▸ What is required:
Find each line in the entries below that contains the string "kern", and copy those lines.

▸ Records shown:
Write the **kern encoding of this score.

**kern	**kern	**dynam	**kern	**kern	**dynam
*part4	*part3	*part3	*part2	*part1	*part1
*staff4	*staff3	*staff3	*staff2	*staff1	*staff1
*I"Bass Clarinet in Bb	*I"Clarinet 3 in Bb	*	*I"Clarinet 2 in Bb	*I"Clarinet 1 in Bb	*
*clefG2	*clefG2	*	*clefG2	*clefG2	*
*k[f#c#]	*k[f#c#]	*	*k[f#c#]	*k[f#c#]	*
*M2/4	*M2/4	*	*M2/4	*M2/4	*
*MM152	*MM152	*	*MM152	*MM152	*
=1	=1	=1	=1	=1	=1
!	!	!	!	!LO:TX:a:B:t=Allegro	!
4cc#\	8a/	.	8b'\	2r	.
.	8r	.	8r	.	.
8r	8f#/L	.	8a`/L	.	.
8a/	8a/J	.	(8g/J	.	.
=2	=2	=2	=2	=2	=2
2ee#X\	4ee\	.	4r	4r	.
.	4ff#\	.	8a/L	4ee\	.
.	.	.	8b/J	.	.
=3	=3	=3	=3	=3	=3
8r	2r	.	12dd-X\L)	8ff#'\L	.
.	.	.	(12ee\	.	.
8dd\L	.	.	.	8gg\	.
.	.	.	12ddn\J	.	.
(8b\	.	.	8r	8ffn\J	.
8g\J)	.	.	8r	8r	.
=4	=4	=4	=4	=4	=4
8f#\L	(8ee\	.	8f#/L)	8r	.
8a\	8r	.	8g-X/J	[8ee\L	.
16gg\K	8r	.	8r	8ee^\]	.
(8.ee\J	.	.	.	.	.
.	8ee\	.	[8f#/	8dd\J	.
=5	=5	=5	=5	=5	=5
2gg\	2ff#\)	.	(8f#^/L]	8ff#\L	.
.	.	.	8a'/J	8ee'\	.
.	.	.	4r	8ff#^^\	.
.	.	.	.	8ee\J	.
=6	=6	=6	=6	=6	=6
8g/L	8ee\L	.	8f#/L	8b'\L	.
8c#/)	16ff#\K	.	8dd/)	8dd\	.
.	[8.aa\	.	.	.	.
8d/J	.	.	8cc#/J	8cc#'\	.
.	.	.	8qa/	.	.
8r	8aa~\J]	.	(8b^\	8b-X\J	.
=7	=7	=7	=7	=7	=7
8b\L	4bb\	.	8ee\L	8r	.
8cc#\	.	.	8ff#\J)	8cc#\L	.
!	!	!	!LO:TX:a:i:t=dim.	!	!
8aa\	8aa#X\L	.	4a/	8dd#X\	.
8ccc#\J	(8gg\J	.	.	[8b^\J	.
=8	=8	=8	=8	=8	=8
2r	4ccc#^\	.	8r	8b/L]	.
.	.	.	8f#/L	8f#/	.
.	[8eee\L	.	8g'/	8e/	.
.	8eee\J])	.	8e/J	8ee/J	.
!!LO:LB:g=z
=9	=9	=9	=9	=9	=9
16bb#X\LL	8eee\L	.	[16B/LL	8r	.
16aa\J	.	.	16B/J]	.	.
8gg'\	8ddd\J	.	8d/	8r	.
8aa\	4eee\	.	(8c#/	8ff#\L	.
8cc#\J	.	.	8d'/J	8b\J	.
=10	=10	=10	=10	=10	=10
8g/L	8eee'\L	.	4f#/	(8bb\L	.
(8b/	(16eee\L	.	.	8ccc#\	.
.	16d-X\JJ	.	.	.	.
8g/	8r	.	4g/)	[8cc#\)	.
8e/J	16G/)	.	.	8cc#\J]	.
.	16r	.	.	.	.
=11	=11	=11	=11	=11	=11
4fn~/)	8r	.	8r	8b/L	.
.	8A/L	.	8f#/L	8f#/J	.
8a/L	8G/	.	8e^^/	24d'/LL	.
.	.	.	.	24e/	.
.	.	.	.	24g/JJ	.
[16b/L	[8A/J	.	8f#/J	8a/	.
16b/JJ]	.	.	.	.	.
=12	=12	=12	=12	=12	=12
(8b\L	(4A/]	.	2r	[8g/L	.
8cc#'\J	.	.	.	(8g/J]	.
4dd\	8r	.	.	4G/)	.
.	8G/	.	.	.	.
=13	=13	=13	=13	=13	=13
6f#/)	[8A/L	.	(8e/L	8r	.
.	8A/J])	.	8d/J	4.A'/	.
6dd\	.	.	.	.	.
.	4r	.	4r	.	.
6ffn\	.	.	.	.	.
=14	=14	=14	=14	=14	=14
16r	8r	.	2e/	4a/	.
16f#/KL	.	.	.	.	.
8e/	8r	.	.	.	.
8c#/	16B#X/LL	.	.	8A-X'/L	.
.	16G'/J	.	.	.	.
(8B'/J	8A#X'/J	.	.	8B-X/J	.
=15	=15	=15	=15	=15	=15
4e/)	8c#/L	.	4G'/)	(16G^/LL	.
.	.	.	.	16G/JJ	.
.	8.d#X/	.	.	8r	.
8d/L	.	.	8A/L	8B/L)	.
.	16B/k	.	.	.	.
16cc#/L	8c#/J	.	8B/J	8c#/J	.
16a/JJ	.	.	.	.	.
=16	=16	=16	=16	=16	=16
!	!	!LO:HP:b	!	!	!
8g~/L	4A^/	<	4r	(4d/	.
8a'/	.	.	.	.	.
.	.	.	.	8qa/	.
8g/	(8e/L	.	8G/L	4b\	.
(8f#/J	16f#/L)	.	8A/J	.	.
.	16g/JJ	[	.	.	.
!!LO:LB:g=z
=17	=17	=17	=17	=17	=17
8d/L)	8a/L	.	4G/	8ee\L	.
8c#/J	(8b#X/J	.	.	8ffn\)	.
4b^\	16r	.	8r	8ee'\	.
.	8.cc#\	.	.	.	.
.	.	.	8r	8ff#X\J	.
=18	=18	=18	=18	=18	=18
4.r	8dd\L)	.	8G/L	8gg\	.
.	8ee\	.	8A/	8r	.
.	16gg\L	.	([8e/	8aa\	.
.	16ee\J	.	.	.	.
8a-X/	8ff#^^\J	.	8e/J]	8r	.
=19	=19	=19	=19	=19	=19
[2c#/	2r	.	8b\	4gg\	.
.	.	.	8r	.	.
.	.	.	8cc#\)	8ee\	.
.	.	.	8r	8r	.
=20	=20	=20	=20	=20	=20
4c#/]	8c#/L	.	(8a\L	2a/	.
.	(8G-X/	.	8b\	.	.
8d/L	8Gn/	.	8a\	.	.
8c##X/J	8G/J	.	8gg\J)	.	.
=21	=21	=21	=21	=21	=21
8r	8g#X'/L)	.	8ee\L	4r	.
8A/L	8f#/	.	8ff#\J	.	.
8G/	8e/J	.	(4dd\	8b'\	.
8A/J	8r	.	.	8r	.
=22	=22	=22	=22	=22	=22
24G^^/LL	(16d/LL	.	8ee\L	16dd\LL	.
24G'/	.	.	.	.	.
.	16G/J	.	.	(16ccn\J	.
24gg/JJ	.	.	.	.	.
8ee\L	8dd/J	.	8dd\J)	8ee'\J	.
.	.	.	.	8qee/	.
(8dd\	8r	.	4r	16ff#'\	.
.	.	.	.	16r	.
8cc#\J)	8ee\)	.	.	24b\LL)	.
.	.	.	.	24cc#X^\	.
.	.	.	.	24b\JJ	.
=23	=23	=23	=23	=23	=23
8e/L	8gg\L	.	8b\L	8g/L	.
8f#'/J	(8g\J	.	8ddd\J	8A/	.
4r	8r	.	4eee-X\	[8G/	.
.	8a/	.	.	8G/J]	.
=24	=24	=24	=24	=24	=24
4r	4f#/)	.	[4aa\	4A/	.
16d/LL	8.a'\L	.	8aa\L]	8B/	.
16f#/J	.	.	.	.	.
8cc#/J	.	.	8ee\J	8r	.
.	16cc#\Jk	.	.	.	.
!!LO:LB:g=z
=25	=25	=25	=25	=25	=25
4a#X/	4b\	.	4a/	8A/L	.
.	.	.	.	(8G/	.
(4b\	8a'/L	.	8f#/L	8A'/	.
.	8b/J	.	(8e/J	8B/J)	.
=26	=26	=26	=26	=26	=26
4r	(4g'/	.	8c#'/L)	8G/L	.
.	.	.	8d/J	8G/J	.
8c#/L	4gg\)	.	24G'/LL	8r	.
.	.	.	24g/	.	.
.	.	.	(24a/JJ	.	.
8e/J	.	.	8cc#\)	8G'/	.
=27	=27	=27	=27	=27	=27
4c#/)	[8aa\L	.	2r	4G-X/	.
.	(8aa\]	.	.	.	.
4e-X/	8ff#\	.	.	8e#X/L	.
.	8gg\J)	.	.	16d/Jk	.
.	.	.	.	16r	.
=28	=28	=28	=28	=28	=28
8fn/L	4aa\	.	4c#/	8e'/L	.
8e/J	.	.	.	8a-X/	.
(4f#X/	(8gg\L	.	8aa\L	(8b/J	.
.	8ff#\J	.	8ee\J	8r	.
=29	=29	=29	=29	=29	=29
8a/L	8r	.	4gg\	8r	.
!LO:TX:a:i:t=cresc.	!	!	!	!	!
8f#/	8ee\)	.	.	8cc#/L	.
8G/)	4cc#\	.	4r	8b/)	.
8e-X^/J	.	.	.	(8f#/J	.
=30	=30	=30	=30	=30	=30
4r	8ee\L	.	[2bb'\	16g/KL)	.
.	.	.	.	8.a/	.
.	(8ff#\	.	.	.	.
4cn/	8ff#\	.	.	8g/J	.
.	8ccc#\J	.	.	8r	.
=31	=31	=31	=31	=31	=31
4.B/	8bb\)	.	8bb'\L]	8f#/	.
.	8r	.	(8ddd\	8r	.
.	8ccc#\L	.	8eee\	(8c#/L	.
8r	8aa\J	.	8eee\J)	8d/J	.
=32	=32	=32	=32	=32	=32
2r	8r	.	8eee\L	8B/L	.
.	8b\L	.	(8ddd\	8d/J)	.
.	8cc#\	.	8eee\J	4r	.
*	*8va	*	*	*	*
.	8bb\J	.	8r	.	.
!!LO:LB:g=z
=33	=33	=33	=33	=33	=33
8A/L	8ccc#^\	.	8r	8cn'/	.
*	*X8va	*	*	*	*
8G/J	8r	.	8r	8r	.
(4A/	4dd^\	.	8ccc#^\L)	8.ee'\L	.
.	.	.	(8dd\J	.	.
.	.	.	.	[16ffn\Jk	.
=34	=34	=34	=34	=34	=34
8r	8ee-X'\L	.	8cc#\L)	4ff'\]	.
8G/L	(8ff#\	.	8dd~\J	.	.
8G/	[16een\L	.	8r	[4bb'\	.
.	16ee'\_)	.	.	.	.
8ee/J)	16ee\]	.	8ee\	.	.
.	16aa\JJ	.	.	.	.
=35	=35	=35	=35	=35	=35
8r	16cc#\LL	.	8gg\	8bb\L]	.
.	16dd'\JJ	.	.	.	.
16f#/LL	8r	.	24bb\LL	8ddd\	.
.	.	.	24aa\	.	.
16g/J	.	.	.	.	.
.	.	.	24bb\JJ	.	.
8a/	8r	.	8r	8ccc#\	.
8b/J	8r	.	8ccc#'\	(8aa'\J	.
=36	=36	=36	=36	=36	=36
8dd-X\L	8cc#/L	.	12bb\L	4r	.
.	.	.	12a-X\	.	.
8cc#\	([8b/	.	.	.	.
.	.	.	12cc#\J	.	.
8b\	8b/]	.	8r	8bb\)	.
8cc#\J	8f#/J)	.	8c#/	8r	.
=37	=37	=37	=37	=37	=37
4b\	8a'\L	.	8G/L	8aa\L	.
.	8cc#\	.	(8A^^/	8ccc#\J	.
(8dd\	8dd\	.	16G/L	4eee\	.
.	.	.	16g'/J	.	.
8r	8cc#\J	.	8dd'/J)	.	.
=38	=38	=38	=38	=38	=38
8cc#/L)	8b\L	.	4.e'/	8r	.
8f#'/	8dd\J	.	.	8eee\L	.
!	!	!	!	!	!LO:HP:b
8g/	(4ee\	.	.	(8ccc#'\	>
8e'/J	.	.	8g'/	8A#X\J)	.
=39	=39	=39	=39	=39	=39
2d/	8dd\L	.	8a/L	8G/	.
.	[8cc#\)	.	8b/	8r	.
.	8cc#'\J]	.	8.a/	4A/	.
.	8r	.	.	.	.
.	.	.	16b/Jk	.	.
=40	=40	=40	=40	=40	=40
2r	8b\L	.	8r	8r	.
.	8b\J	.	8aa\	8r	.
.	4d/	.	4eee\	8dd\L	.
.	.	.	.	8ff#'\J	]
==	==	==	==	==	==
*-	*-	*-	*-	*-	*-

▸ Expected output:
Write the **kern encoding of this score.
**kern	**kern	**dynam	**kern	**kern	**dynam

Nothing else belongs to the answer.